Pasa todas las filas a una tabla en Markdown con las columnas n (el número de fila) y Línea (su texto). Deja fuera las filas vacías.

Datos extraídos:
■ ■ ■ ■ ■
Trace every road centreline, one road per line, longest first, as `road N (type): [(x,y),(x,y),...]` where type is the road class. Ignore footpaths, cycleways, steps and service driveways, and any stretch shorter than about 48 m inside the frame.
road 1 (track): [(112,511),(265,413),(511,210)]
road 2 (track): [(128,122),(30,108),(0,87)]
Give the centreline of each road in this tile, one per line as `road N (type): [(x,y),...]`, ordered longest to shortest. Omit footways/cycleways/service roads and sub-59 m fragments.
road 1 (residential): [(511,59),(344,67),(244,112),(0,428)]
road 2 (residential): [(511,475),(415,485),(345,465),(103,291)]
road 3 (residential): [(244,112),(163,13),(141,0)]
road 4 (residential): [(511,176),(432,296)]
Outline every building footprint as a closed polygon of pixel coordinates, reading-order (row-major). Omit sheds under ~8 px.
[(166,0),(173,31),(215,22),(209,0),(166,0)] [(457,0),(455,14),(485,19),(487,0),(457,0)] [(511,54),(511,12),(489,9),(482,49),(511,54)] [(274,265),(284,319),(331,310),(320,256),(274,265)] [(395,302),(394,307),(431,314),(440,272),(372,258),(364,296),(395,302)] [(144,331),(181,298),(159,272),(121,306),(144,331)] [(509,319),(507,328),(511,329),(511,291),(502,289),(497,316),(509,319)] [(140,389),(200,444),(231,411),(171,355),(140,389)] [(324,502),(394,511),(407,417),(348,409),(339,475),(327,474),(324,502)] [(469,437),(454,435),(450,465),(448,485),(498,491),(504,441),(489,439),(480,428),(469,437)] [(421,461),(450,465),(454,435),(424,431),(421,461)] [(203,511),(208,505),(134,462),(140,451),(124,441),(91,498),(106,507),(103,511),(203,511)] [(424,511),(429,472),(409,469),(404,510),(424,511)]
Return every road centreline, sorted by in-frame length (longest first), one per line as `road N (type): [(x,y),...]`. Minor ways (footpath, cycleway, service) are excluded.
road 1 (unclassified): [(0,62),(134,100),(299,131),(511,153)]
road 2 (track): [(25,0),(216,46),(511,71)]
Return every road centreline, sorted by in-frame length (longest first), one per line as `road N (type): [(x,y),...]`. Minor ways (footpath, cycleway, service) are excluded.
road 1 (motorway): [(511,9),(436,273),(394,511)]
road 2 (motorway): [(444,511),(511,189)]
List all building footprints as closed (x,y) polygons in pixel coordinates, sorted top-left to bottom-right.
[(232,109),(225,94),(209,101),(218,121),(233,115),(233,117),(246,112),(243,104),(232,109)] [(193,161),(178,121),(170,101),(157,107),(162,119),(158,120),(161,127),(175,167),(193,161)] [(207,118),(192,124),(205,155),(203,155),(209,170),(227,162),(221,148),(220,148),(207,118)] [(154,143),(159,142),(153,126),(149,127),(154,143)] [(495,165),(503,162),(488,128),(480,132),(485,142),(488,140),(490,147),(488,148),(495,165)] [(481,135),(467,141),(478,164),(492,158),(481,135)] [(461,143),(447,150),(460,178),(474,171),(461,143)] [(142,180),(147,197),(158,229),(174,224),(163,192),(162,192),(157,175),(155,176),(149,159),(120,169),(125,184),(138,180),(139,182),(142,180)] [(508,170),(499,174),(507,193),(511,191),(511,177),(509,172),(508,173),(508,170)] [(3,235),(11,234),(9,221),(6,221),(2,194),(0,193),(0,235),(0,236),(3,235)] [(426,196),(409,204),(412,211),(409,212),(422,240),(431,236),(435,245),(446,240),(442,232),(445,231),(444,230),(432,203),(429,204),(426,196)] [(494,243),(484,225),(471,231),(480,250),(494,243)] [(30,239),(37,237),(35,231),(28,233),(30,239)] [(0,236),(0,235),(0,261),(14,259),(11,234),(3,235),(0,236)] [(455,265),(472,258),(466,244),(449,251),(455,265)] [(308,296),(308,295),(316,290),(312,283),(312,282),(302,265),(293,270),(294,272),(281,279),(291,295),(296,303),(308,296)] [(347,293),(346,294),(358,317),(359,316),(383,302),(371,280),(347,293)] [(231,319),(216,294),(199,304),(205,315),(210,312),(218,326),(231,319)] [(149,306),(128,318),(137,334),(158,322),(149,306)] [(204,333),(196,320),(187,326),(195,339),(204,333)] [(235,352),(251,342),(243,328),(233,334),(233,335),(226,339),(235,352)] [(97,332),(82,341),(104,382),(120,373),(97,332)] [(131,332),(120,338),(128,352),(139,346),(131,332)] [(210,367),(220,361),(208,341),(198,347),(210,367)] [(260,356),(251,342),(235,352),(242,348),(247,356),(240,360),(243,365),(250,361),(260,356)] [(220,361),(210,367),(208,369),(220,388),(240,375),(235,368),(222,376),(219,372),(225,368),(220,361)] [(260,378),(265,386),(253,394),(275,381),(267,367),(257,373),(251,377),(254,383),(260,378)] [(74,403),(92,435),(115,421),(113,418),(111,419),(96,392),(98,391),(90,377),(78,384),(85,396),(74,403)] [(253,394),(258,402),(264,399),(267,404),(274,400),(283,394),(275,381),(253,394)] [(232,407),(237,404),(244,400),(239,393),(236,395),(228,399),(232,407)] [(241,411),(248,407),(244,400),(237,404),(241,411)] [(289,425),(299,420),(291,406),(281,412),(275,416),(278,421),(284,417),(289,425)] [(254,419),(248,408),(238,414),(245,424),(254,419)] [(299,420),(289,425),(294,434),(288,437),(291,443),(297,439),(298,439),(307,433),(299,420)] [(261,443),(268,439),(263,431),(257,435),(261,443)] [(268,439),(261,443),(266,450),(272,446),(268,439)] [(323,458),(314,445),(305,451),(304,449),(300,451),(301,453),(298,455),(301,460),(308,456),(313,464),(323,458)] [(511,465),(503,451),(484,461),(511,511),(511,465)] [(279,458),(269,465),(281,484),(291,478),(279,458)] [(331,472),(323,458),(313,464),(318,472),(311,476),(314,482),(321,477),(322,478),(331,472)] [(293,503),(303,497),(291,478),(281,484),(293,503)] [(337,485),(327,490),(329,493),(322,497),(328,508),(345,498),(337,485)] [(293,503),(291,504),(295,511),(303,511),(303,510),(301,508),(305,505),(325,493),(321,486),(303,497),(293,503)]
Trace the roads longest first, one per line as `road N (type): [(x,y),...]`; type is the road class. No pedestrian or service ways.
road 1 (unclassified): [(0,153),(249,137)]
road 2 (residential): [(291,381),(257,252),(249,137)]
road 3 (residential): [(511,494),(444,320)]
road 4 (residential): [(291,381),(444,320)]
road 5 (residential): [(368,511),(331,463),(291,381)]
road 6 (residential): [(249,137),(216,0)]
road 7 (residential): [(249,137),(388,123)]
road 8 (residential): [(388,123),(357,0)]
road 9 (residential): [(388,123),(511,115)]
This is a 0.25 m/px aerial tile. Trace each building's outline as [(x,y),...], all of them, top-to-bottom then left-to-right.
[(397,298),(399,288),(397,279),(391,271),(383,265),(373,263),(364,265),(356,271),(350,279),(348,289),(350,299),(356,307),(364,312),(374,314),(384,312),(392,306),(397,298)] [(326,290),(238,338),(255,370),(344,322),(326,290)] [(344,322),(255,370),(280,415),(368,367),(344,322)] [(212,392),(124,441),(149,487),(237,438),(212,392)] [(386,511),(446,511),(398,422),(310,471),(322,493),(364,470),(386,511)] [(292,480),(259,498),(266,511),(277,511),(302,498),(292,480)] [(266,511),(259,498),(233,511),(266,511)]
■ ■ ■ ■ ■
Solución:
| n | Línea |
|---|---|
| 1 | Trace every road centreline, one road per line, longest first, as `road N (type): [(x,y),(x,y),...]` where type is the road class. Ignore footpaths, cycleways, steps and service driveways, and any stretch shorter than about 48 m inside the frame. |
| 2 | road 1 (track): [(112,511),(265,413),(511,210)] |
| 3 | road 2 (track): [(128,122),(30,108),(0,87)] |
| 4 | Give the centreline of each road in this tile, one per line as `road N (type): [(x,y),...]`, ordered longest to shortest. Omit footways/cycleways/service roads and sub-59 m fragments. |
| 5 | road 1 (residential): [(511,59),(344,67),(244,112),(0,428)] |
| 6 | road 2 (residential): [(511,475),(415,485),(345,465),(103,291)] |
| 7 | road 3 (residential): [(244,112),(163,13),(141,0)] |
| 8 | road 4 (residential): [(511,176),(432,296)] |
| 9 | Outline every building footprint as a closed polygon of pixel coordinates, reading-order (row-major). Omit sheds under ~8 px. |
| 10 | [(166,0),(173,31),(215,22),(209,0),(166,0)] [(457,0),(455,14),(485,19),(487,0),(457,0)] [(511,54),(511,12),(489,9),(482,49),(511,54)] [(274,265),(284,319),(331,310),(320,256),(274,265)] [(395,302),(394,307),(431,314),(440,272),(372,258),(364,296),(395,302)] [(144,331),(181,298),(159,272),(121,306),(144,331)] [(509,319),(507,328),(511,329),(511,291),(502,289),(497,316),(509,319)] [(140,389),(200,444),(231,411),(171,355),(140,389)] [(324,502),(394,511),(407,417),(348,409),(339,475),(327,474),(324,502)] [(469,437),(454,435),(450,465),(448,485),(498,491),(504,441),(489,439),(480,428),(469,437)] [(421,461),(450,465),(454,435),(424,431),(421,461)] [(203,511),(208,505),(134,462),(140,451),(124,441),(91,498),(106,507),(103,511),(203,511)] [(424,511),(429,472),(409,469),(404,510),(424,511)] |
| 11 | Return every road centreline, sorted by in-frame length (longest first), one per line as `road N (type): [(x,y),...]`. Minor ways (footpath, cycleway, service) are excluded. |
| 12 | road 1 (unclassified): [(0,62),(134,100),(299,131),(511,153)] |
| 13 | road 2 (track): [(25,0),(216,46),(511,71)] |
| 14 | Return every road centreline, sorted by in-frame length (longest first), one per line as `road N (type): [(x,y),...]`. Minor ways (footpath, cycleway, service) are excluded. |
| 15 | road 1 (motorway): [(511,9),(436,273),(394,511)] |
| 16 | road 2 (motorway): [(444,511),(511,189)] |
| 17 | List all building footprints as closed (x,y) polygons in pixel coordinates, sorted top-left to bottom-right. |
| 18 | [(232,109),(225,94),(209,101),(218,121),(233,115),(233,117),(246,112),(243,104),(232,109)] [(193,161),(178,121),(170,101),(157,107),(162,119),(158,120),(161,127),(175,167),(193,161)] [(207,118),(192,124),(205,155),(203,155),(209,170),(227,162),(221,148),(220,148),(207,118)] [(154,143),(159,142),(153,126),(149,127),(154,143)] [(495,165),(503,162),(488,128),(480,132),(485,142),(488,140),(490,147),(488,148),(495,165)] [(481,135),(467,141),(478,164),(492,158),(481,135)] [(461,143),(447,150),(460,178),(474,171),(461,143)] [(142,180),(147,197),(158,229),(174,224),(163,192),(162,192),(157,175),(155,176),(149,159),(120,169),(125,184),(138,180),(139,182),(142,180)] [(508,170),(499,174),(507,193),(511,191),(511,177),(509,172),(508,173),(508,170)] [(3,235),(11,234),(9,221),(6,221),(2,194),(0,193),(0,235),(0,236),(3,235)] [(426,196),(409,204),(412,211),(409,212),(422,240),(431,236),(435,245),(446,240),(442,232),(445,231),(444,230),(432,203),(429,204),(426,196)] [(494,243),(484,225),(471,231),(480,250),(494,243)] [(30,239),(37,237),(35,231),(28,233),(30,239)] [(0,236),(0,235),(0,261),(14,259),(11,234),(3,235),(0,236)] [(455,265),(472,258),(466,244),(449,251),(455,265)] [(308,296),(308,295),(316,290),(312,283),(312,282),(302,265),(293,270),(294,272),(281,279),(291,295),(296,303),(308,296)] [(347,293),(346,294),(358,317),(359,316),(383,302),(371,280),(347,293)] [(231,319),(216,294),(199,304),(205,315),(210,312),(218,326),(231,319)] [(149,306),(128,318),(137,334),(158,322),(149,306)] [(204,333),(196,320),(187,326),(195,339),(204,333)] [(235,352),(251,342),(243,328),(233,334),(233,335),(226,339),(235,352)] [(97,332),(82,341),(104,382),(120,373),(97,332)] [(131,332),(120,338),(128,352),(139,346),(131,332)] [(210,367),(220,361),(208,341),(198,347),(210,367)] [(260,356),(251,342),(235,352),(242,348),(247,356),(240,360),(243,365),(250,361),(260,356)] [(220,361),(210,367),(208,369),(220,388),(240,375),(235,368),(222,376),(219,372),(225,368),(220,361)] [(260,378),(265,386),(253,394),(275,381),(267,367),(257,373),(251,377),(254,383),(260,378)] [(74,403),(92,435),(115,421),(113,418),(111,419),(96,392),(98,391),(90,377),(78,384),(85,396),(74,403)] [(253,394),(258,402),(264,399),(267,404),(274,400),(283,394),(275,381),(253,394)] [(232,407),(237,404),(244,400),(239,393),(236,395),(228,399),(232,407)] [(241,411),(248,407),(244,400),(237,404),(241,411)] [(289,425),(299,420),(291,406),(281,412),(275,416),(278,421),(284,417),(289,425)] [(254,419),(248,408),(238,414),(245,424),(254,419)] [(299,420),(289,425),(294,434),(288,437),(291,443),(297,439),(298,439),(307,433),(299,420)] [(261,443),(268,439),(263,431),(257,435),(261,443)] [(268,439),(261,443),(266,450),(272,446),(268,439)] [(323,458),(314,445),(305,451),(304,449),(300,451),(301,453),(298,455),(301,460),(308,456),(313,464),(323,458)] [(511,465),(503,451),(484,461),(511,511),(511,465)] [(279,458),(269,465),(281,484),(291,478),(279,458)] [(331,472),(323,458),(313,464),(318,472),(311,476),(314,482),(321,477),(322,478),(331,472)] [(293,503),(303,497),(291,478),(281,484),(293,503)] [(337,485),(327,490),(329,493),(322,497),(328,508),(345,498),(337,485)] [(293,503),(291,504),(295,511),(303,511),(303,510),(301,508),(305,505),(325,493),(321,486),(303,497),(293,503)] |
| 19 | Trace the roads longest first, one per line as `road N (type): [(x,y),...]`; type is the road class. No pedestrian or service ways. |
| 20 | road 1 (unclassified): [(0,153),(249,137)] |
| 21 | road 2 (residential): [(291,381),(257,252),(249,137)] |
| 22 | road 3 (residential): [(511,494),(444,320)] |
| 23 | road 4 (residential): [(291,381),(444,320)] |
| 24 | road 5 (residential): [(368,511),(331,463),(291,381)] |
| 25 | road 6 (residential): [(249,137),(216,0)] |
| 26 | road 7 (residential): [(249,137),(388,123)] |
| 27 | road 8 (residential): [(388,123),(357,0)] |
| 28 | road 9 (residential): [(388,123),(511,115)] |
| 29 | This is a 0.25 m/px aerial tile. Trace each building's outline as [(x,y),...], all of them, top-to-bottom then left-to-right. |
| 30 | [(397,298),(399,288),(397,279),(391,271),(383,265),(373,263),(364,265),(356,271),(350,279),(348,289),(350,299),(356,307),(364,312),(374,314),(384,312),(392,306),(397,298)] [(326,290),(238,338),(255,370),(344,322),(326,290)] [(344,322),(255,370),(280,415),(368,367),(344,322)] [(212,392),(124,441),(149,487),(237,438),(212,392)] [(386,511),(446,511),(398,422),(310,471),(322,493),(364,470),(386,511)] [(292,480),(259,498),(266,511),(277,511),(302,498),(292,480)] [(266,511),(259,498),(233,511),(266,511)] |